[Dataset excerpts]
/---
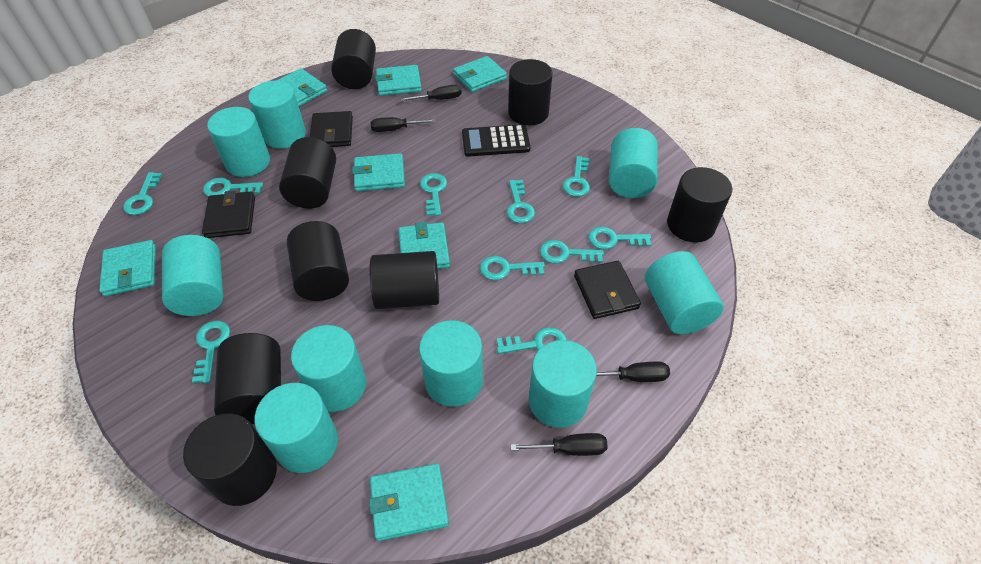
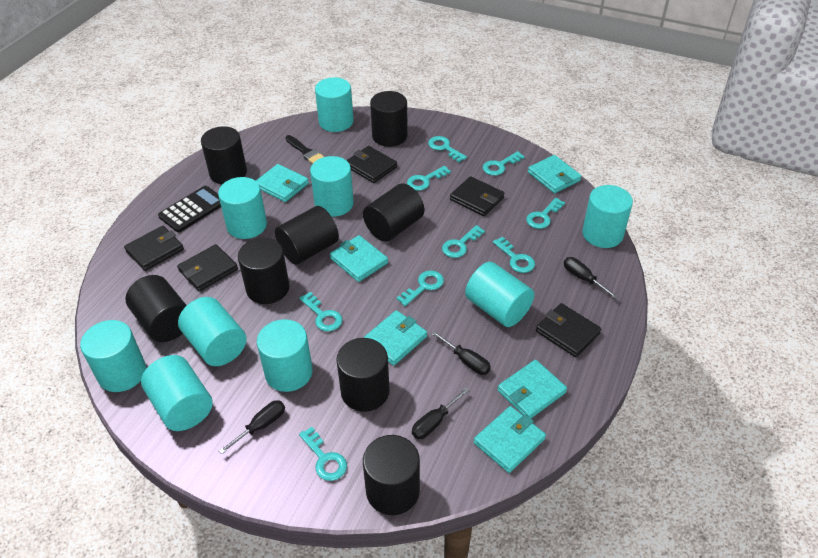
black brush: 0 -> 1
black wallet: 3 -> 5
turquoise key: 10 -> 9
turquoise wallet: 7 -> 6

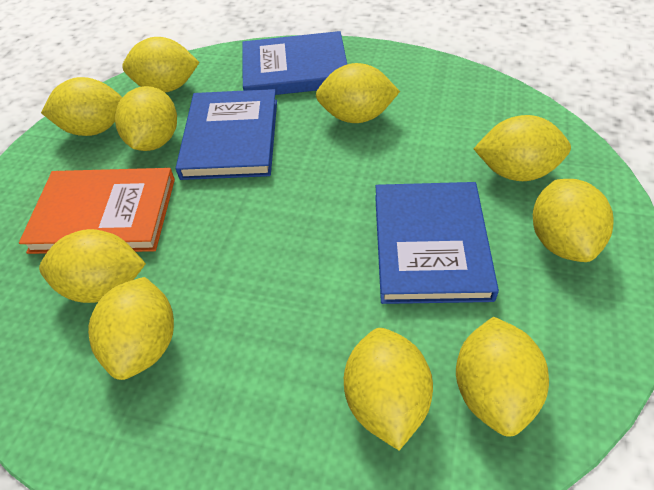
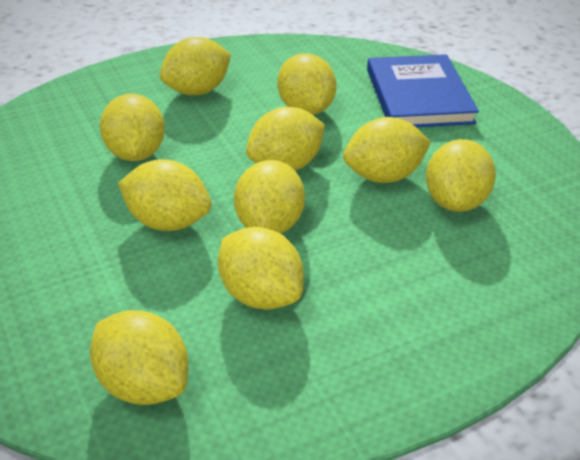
blue book: 3 -> 1
orange book: 1 -> 0

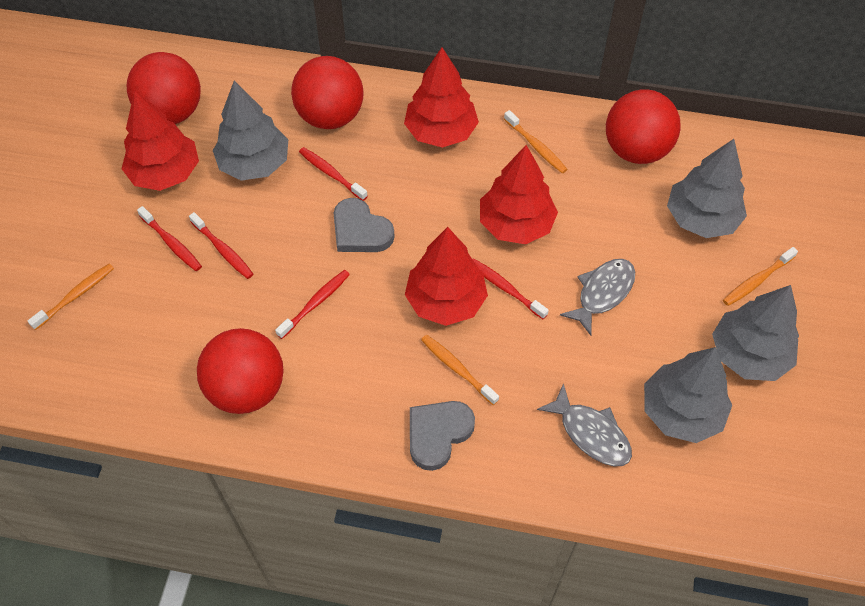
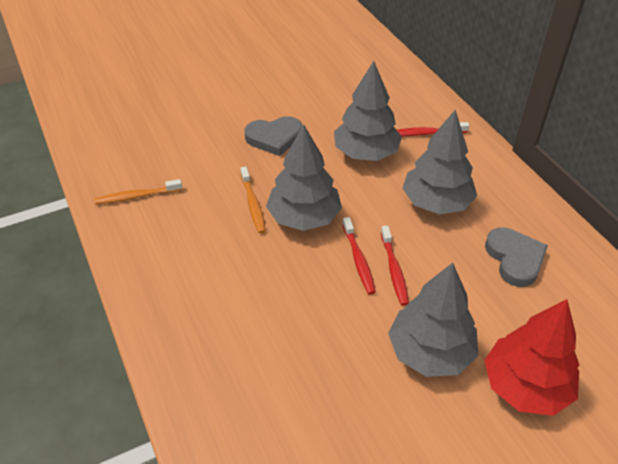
grey fish: 2 -> 0
orange toothbrush: 4 -> 2
red ball: 4 -> 0
red toothbrush: 5 -> 3
red tree: 4 -> 1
\---
- Exercise
Only text belongs in the copy: repeat each line of the data exactly and leave out the pictures.

- Result of the exercise
black brush: 0 -> 1
black wallet: 3 -> 5
turquoise key: 10 -> 9
turquoise wallet: 7 -> 6

blue book: 3 -> 1
orange book: 1 -> 0

grey fish: 2 -> 0
orange toothbrush: 4 -> 2
red ball: 4 -> 0
red toothbrush: 5 -> 3
red tree: 4 -> 1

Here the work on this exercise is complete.